------ INFORMATION PROVIDED ------

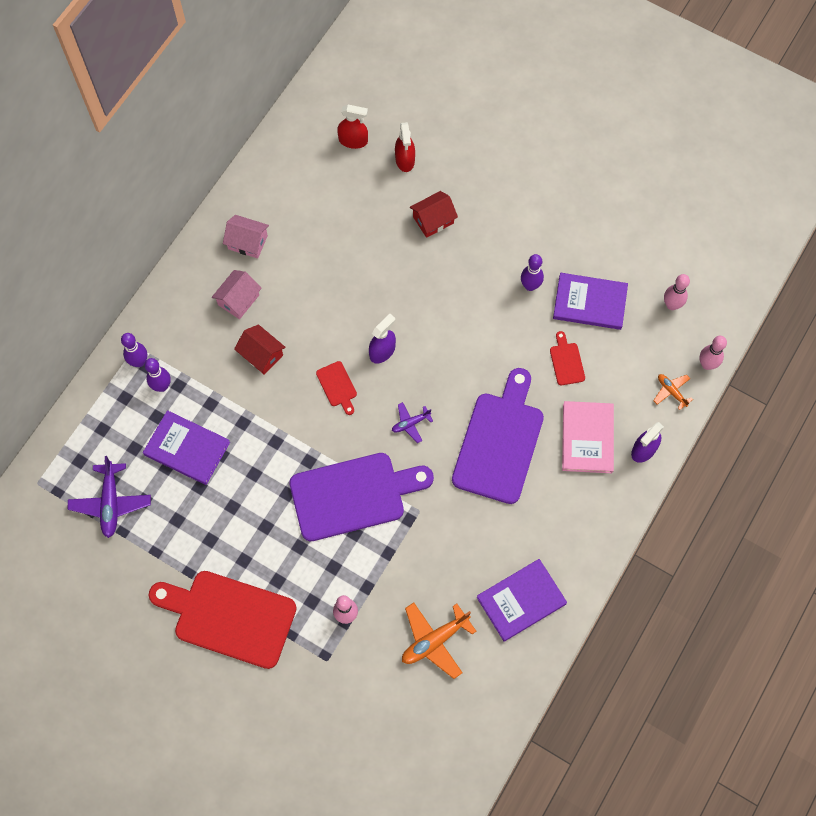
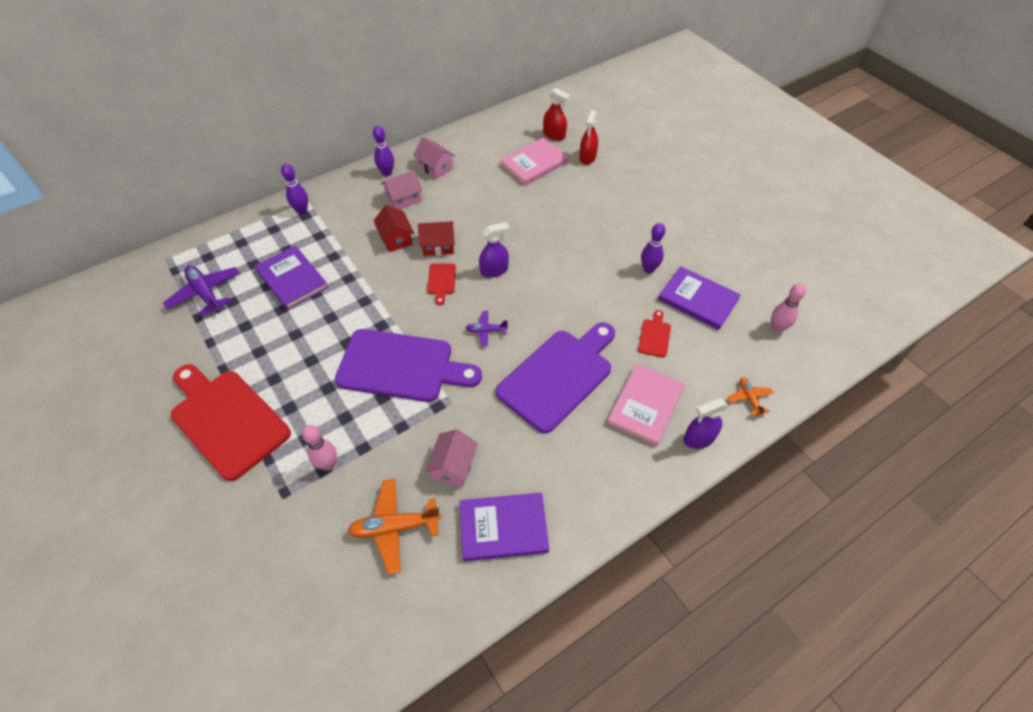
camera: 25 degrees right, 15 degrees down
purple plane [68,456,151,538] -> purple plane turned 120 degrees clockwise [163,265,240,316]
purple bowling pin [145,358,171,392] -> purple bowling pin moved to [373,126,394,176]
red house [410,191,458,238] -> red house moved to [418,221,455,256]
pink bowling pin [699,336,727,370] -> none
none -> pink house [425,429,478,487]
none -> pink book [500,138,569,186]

------

Please write out exactly, and only, the lines from the beginning of the entries through the line containing "none -> pink house [425,429,478,487]", including both and skipping all pictures.

> EXERCISE ANSWER:
camera: 25 degrees right, 15 degrees down
purple plane [68,456,151,538] -> purple plane turned 120 degrees clockwise [163,265,240,316]
purple bowling pin [145,358,171,392] -> purple bowling pin moved to [373,126,394,176]
red house [410,191,458,238] -> red house moved to [418,221,455,256]
pink bowling pin [699,336,727,370] -> none
none -> pink house [425,429,478,487]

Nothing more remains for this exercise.